■ **Activity**:
Only the lines from the one containing "pink hammer: 3 -> 0" through the end of the entries should be repeated, exactly as they appear, first and last included.

Source data: Begin

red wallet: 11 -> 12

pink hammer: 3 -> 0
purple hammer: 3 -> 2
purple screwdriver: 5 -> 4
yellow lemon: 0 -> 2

Source data: End

■ **Answer**:
pink hammer: 3 -> 0
purple hammer: 3 -> 2
purple screwdriver: 5 -> 4
yellow lemon: 0 -> 2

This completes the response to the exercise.